TO-DO ITEM: Leave out the pictures and copy everything else in the entries exactly.

INPUT:

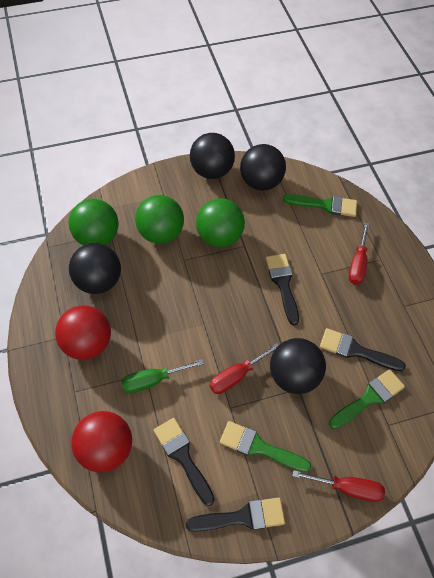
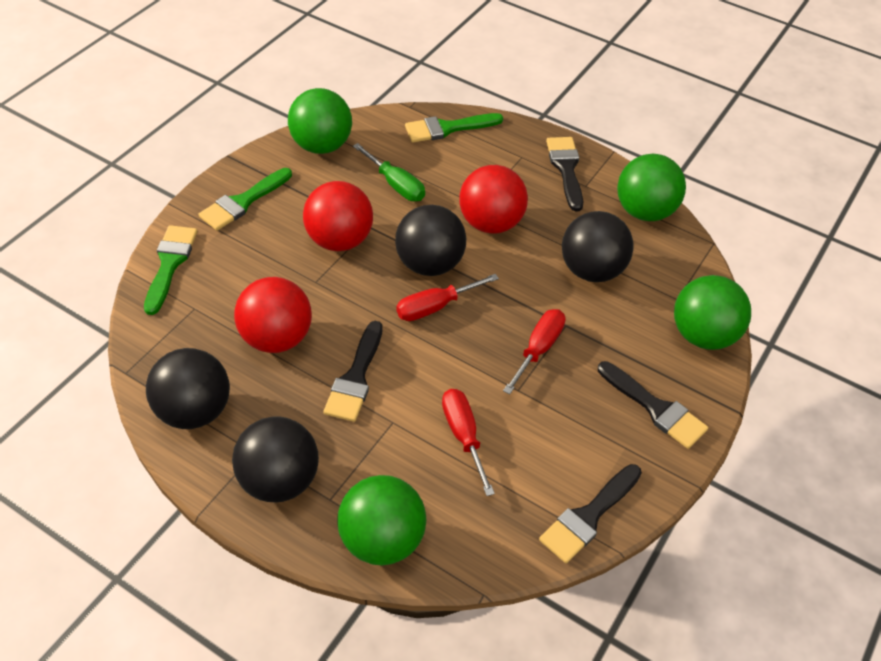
green ball: [69,199,118,246] [135,195,184,244] [196,198,245,247] = 3 -> [288,88,352,154] [337,475,426,566] [617,154,686,221] [674,275,751,350] = 4
red ball: [55,305,111,360] [71,411,132,472] = 2 -> [234,277,312,353] [303,181,373,251] [459,165,528,234] = 3

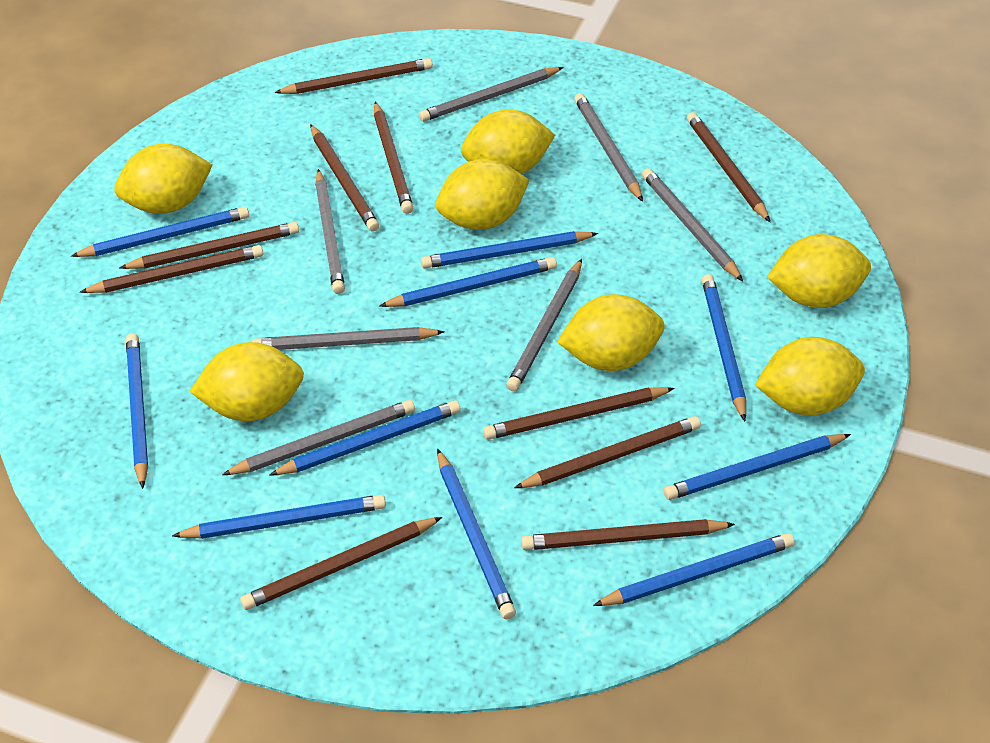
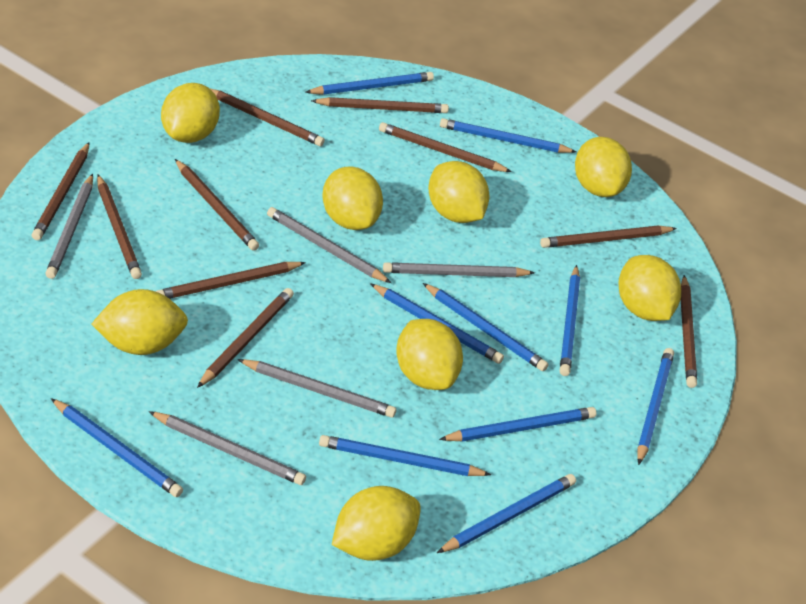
grey pencil: [222,400,415,475] [252,327,444,350] [315,169,345,294] [419,67,564,122] [506,259,582,391] [574,93,643,202] [642,168,743,281] = 7 -> [45,174,93,279] [149,411,306,485] [237,359,396,418] [267,207,391,283] [383,262,535,277] = 5
yellow lemon: [115,144,212,214] [189,342,304,421] [436,159,529,230] [461,109,555,174] [557,294,665,371] [755,337,865,416] [767,234,871,308] = 7 -> [91,289,188,355] [161,83,220,143] [322,166,383,230] [332,486,421,561] [396,319,463,390] [428,161,490,223] [575,137,632,197] [619,255,681,321] = 8

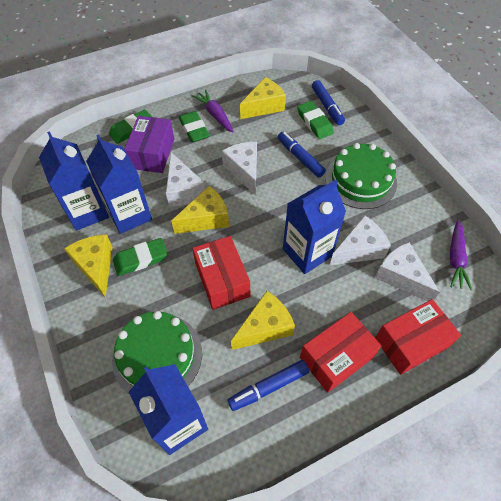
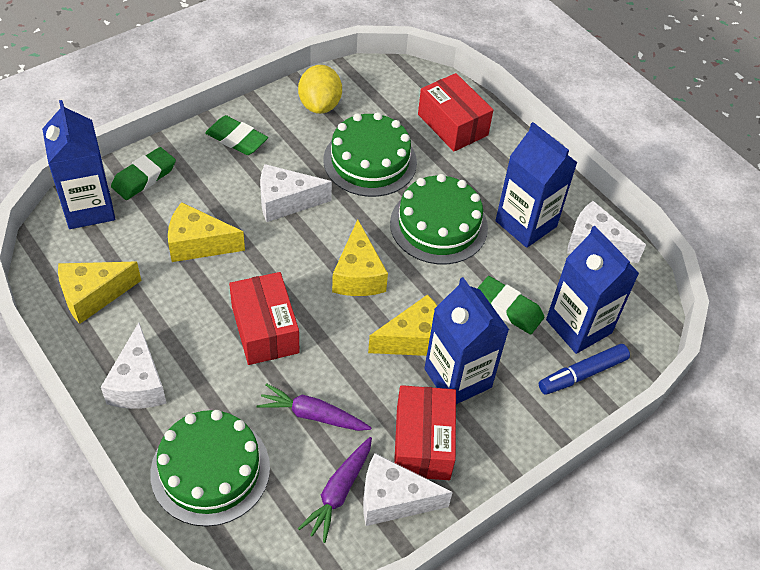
blue marker: [228,360,309,411] [278,132,326,178] [312,80,345,125] = 3 -> [539,344,630,394] = 1
green cake: [112,311,202,395] [325,143,397,209] = 2 -> [150,410,270,527] [323,112,417,197] [390,174,488,264] = 3
green eraser: [109,109,152,144] [113,238,168,276] [179,111,210,142] [297,101,334,139] = 4 -> [111,147,176,200] [205,115,268,155] [477,276,544,334] = 3
purple box: [124,116,174,173] = 1 -> none = 0
yellow lemon: none = 0 -> [298,65,342,114] = 1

RESULT OF THIS TASK:
green ball: [69,199,118,246] [135,195,184,244] [196,198,245,247] = 3 -> [288,88,352,154] [337,475,426,566] [617,154,686,221] [674,275,751,350] = 4
red ball: [55,305,111,360] [71,411,132,472] = 2 -> [234,277,312,353] [303,181,373,251] [459,165,528,234] = 3

grey pencil: [222,400,415,475] [252,327,444,350] [315,169,345,294] [419,67,564,122] [506,259,582,391] [574,93,643,202] [642,168,743,281] = 7 -> [45,174,93,279] [149,411,306,485] [237,359,396,418] [267,207,391,283] [383,262,535,277] = 5
yellow lemon: [115,144,212,214] [189,342,304,421] [436,159,529,230] [461,109,555,174] [557,294,665,371] [755,337,865,416] [767,234,871,308] = 7 -> [91,289,188,355] [161,83,220,143] [322,166,383,230] [332,486,421,561] [396,319,463,390] [428,161,490,223] [575,137,632,197] [619,255,681,321] = 8

blue marker: [228,360,309,411] [278,132,326,178] [312,80,345,125] = 3 -> [539,344,630,394] = 1
green cake: [112,311,202,395] [325,143,397,209] = 2 -> [150,410,270,527] [323,112,417,197] [390,174,488,264] = 3
green eraser: [109,109,152,144] [113,238,168,276] [179,111,210,142] [297,101,334,139] = 4 -> [111,147,176,200] [205,115,268,155] [477,276,544,334] = 3
purple box: [124,116,174,173] = 1 -> none = 0
yellow lemon: none = 0 -> [298,65,342,114] = 1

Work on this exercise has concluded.